What you need to do =
Copy, from the material below, every line in which the word "LIGHT" can be found.

The data =
++++++++

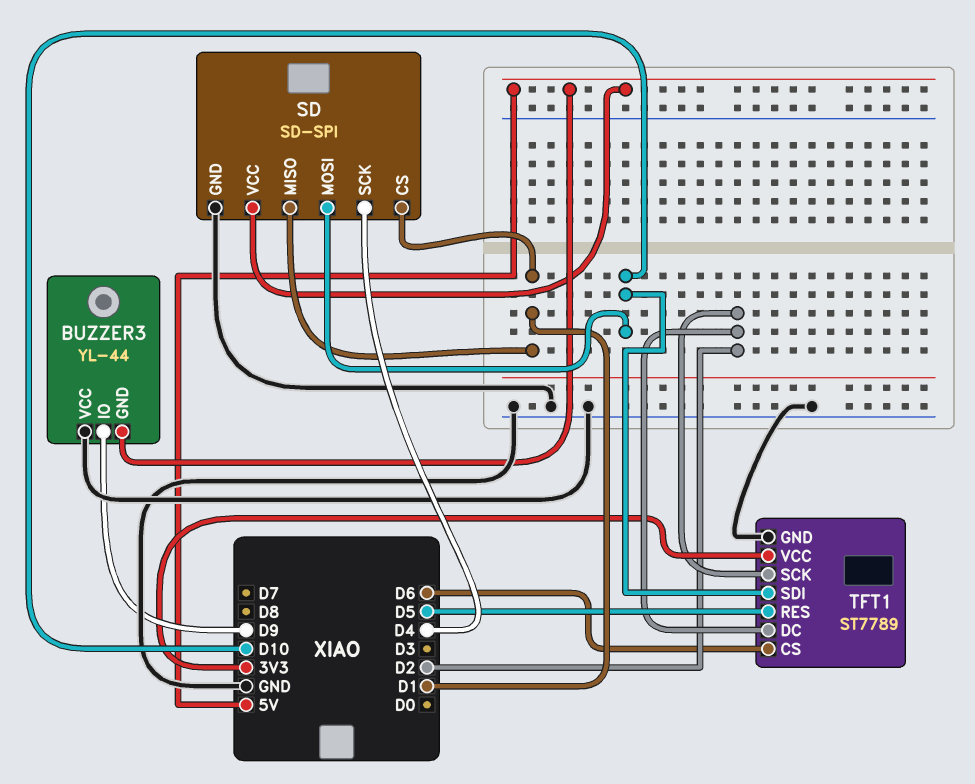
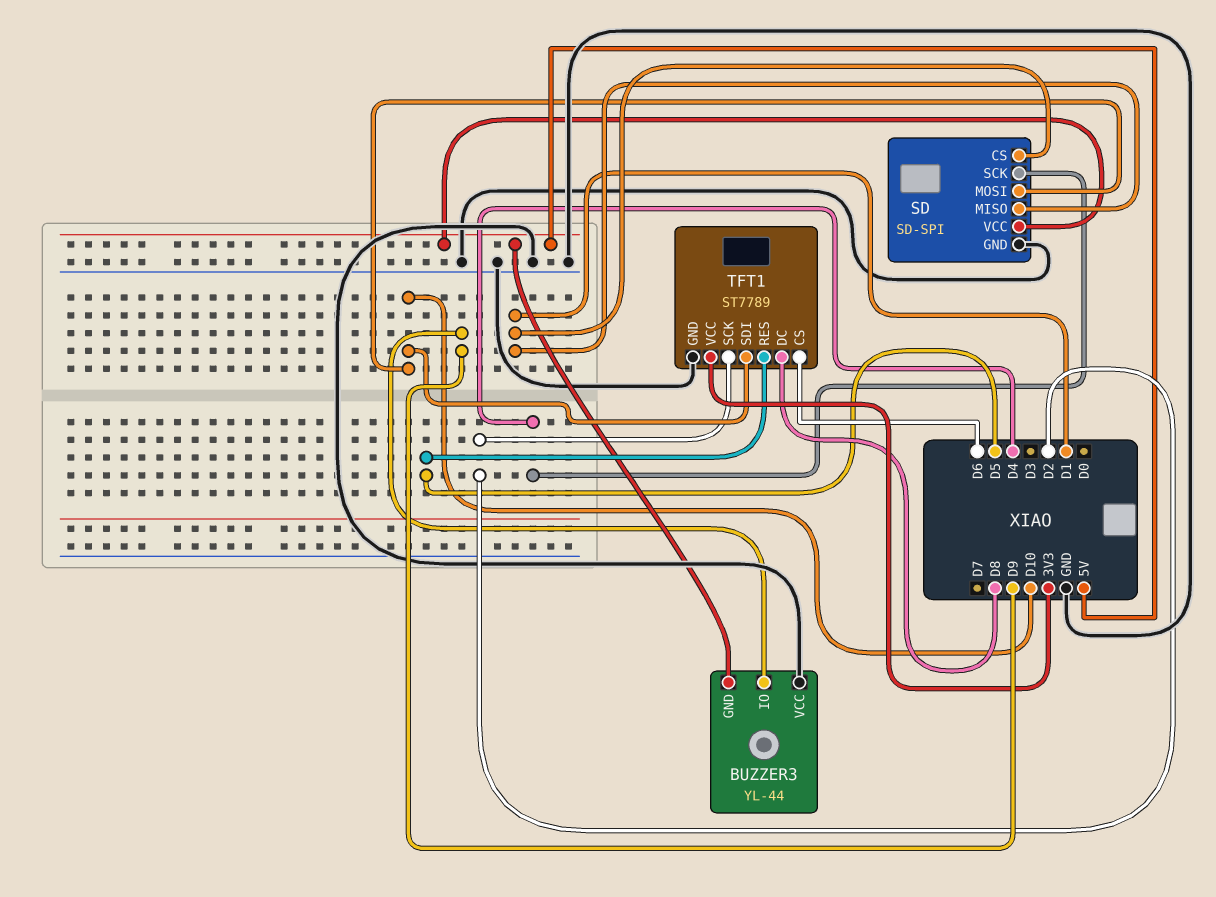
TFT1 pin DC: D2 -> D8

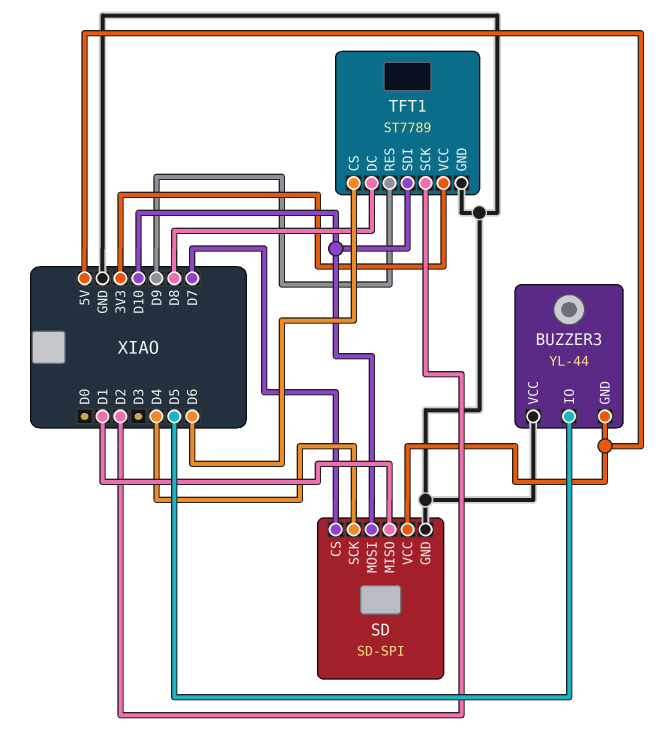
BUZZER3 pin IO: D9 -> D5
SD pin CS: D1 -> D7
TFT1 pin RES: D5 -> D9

++++++++

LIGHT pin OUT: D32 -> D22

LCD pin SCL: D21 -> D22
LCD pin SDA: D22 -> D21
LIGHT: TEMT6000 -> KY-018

++++++++

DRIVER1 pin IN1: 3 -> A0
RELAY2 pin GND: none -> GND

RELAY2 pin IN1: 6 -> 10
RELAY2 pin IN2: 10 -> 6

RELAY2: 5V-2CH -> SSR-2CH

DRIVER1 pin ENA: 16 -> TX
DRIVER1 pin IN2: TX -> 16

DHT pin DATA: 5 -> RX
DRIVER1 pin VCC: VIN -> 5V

++++++++

Solution for this exercise =
LIGHT pin OUT: D32 -> D22
LIGHT: TEMT6000 -> KY-018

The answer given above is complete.